__TASK DIRECTIONS__
Print this span of the material below exactly: the line with "camera: 20 degrees left, 15 degrees down", the line with "(278, 314) = (289, 405): none", and every line between them, but nothing else.
*** THE RECORDS Section Begins ***
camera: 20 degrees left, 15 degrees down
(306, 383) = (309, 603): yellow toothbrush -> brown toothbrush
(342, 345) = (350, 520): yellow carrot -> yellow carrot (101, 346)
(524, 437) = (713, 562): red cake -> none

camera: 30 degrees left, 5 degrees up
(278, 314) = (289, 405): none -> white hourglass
*** THE RECORDS Section Ends ***
*** THE RECORDS Section Begins ***
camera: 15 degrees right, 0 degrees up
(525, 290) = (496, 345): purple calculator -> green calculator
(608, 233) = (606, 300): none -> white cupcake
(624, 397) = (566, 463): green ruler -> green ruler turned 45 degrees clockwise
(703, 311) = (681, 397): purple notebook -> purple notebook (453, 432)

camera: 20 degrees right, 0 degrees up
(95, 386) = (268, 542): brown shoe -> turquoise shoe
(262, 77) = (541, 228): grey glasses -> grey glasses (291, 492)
*** THE RECORDS Section Ends ***
__WORKED SOLUTION__
camera: 20 degrees left, 15 degrees down
(306, 383) = (309, 603): yellow toothbrush -> brown toothbrush
(342, 345) = (350, 520): yellow carrot -> yellow carrot (101, 346)
(524, 437) = (713, 562): red cake -> none

camera: 30 degrees left, 5 degrees up
(278, 314) = (289, 405): none -> white hourglass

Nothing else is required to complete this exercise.